(Dataset records)
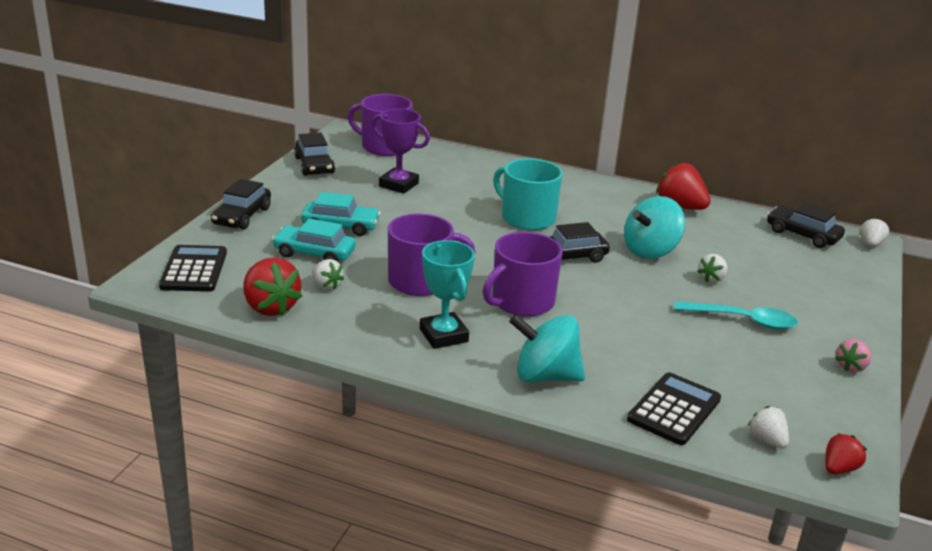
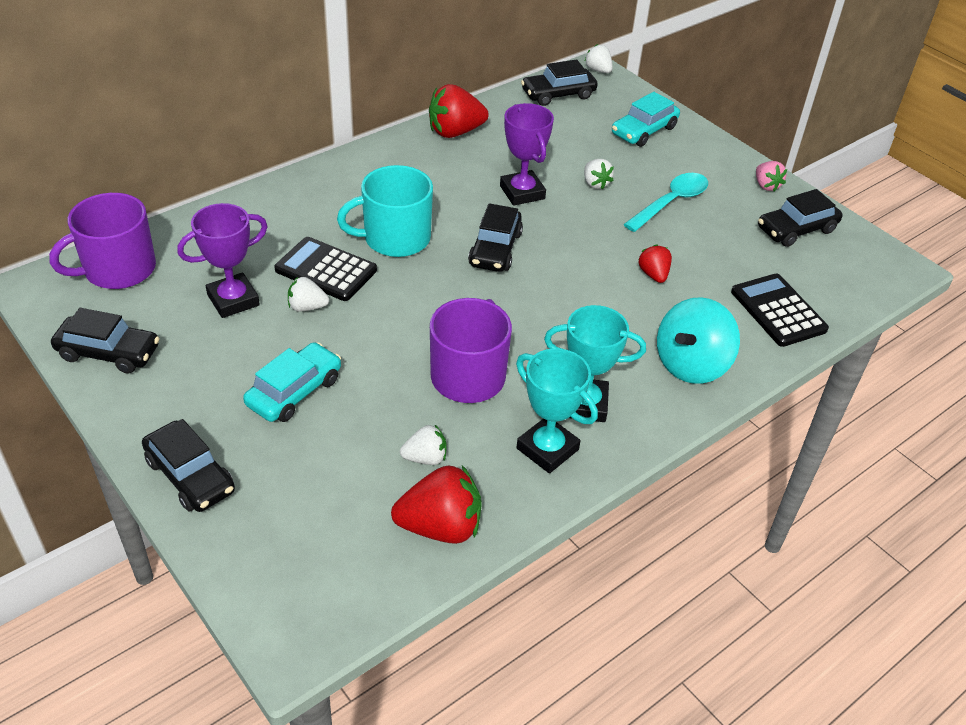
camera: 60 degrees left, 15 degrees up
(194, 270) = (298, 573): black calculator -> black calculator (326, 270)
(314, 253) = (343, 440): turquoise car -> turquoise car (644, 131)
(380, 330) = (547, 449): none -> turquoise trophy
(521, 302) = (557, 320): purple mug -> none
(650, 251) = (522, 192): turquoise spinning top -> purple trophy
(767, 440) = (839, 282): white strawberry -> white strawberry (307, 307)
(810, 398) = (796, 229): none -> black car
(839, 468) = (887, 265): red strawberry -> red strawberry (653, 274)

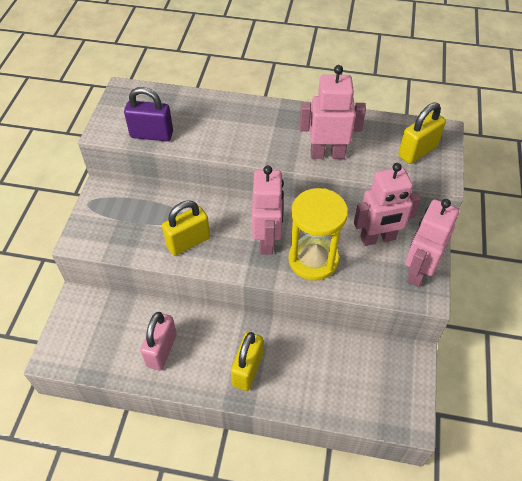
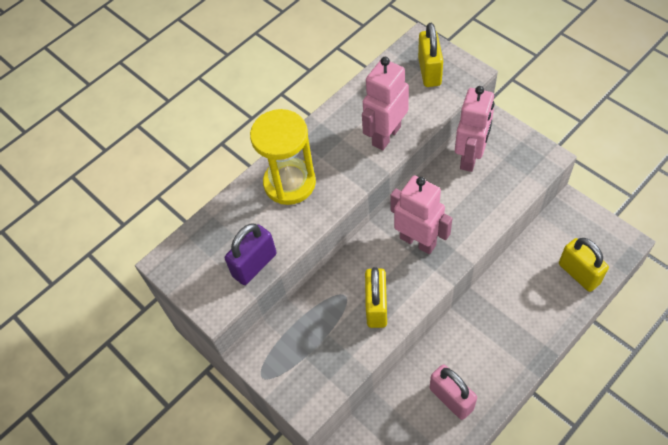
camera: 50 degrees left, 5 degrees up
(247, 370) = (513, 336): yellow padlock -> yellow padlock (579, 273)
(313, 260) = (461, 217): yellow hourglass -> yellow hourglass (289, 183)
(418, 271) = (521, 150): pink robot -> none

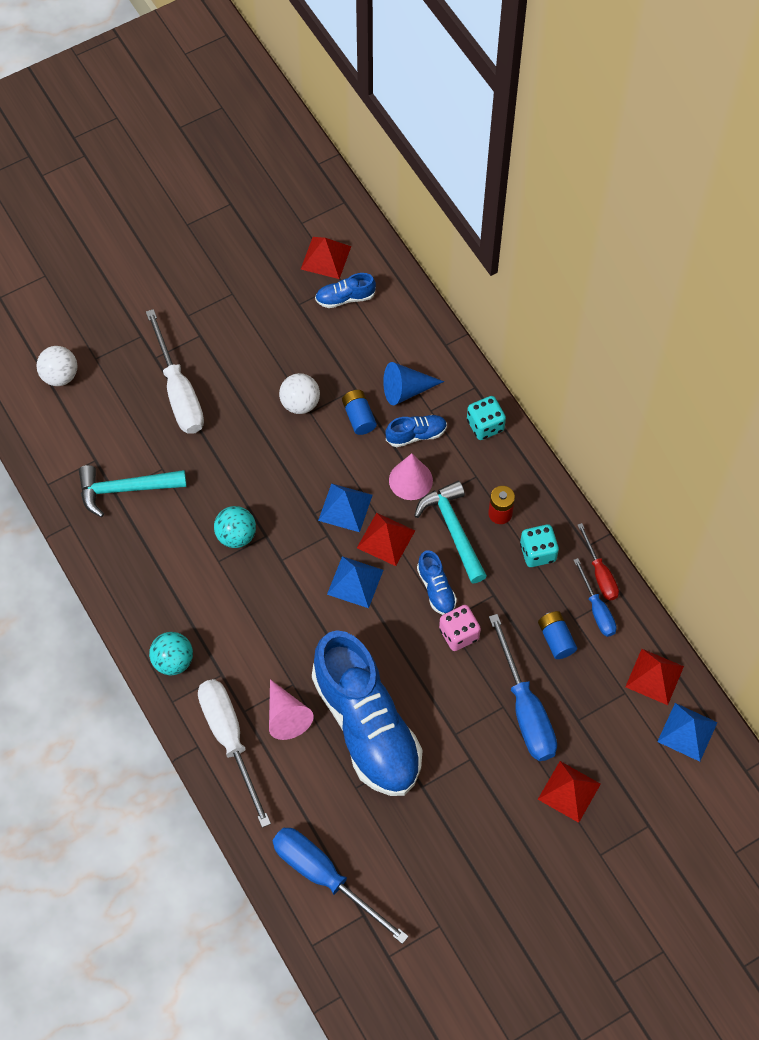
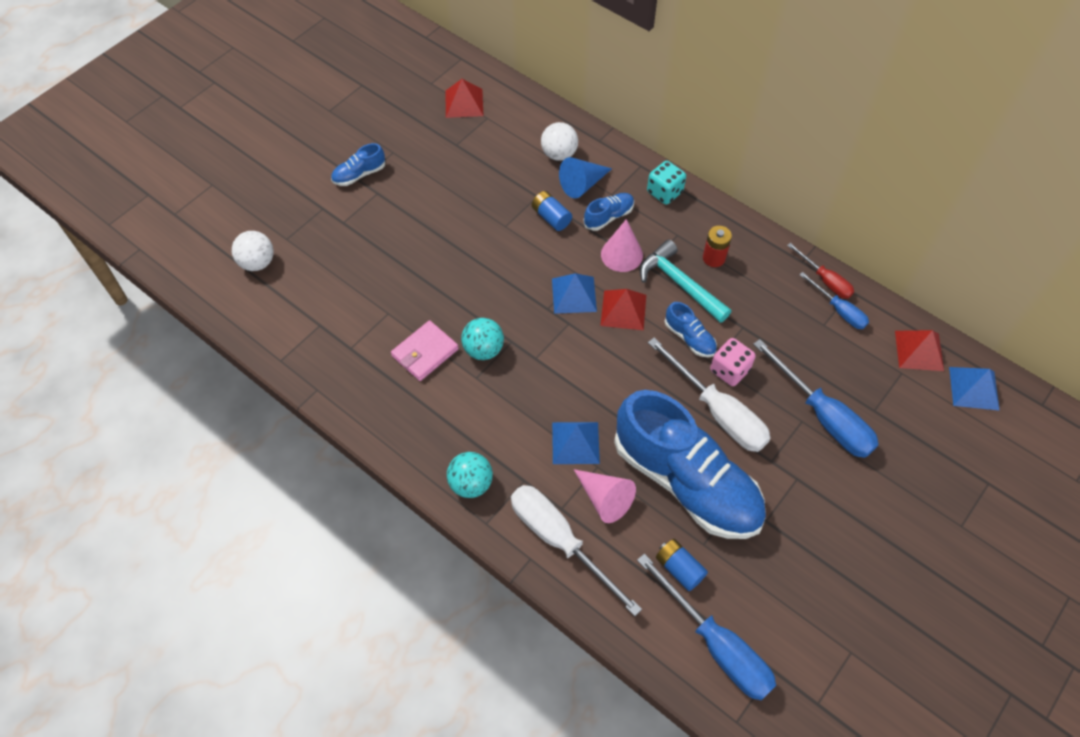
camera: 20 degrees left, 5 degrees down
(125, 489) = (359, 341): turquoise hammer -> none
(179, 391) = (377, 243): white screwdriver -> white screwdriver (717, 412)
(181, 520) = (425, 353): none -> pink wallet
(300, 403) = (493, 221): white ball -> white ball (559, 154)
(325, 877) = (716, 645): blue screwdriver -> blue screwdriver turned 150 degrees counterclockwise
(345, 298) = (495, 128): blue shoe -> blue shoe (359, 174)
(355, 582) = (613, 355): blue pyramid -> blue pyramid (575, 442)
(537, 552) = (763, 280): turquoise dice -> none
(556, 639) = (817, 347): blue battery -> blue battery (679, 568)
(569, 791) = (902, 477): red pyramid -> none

TASK ITEM: Each record is to be written out exactly. No picture goes in.

WORKED SOLUTION:
camera: 60 degrees left, 15 degrees up
(194, 270) = (298, 573): black calculator -> black calculator (326, 270)
(314, 253) = (343, 440): turquoise car -> turquoise car (644, 131)
(380, 330) = (547, 449): none -> turquoise trophy
(521, 302) = (557, 320): purple mug -> none
(650, 251) = (522, 192): turquoise spinning top -> purple trophy
(767, 440) = (839, 282): white strawberry -> white strawberry (307, 307)
(810, 398) = (796, 229): none -> black car
(839, 468) = (887, 265): red strawberry -> red strawberry (653, 274)

camera: 50 degrees left, 5 degrees up
(247, 370) = (513, 336): yellow padlock -> yellow padlock (579, 273)
(313, 260) = (461, 217): yellow hourglass -> yellow hourglass (289, 183)
(418, 271) = (521, 150): pink robot -> none

camera: 20 degrees left, 5 degrees down
(125, 489) = (359, 341): turquoise hammer -> none
(179, 391) = (377, 243): white screwdriver -> white screwdriver (717, 412)
(181, 520) = (425, 353): none -> pink wallet
(300, 403) = (493, 221): white ball -> white ball (559, 154)
(325, 877) = (716, 645): blue screwdriver -> blue screwdriver turned 150 degrees counterclockwise
(345, 298) = (495, 128): blue shoe -> blue shoe (359, 174)
(355, 582) = (613, 355): blue pyramid -> blue pyramid (575, 442)
(537, 552) = (763, 280): turquoise dice -> none
(556, 639) = (817, 347): blue battery -> blue battery (679, 568)
(569, 791) = (902, 477): red pyramid -> none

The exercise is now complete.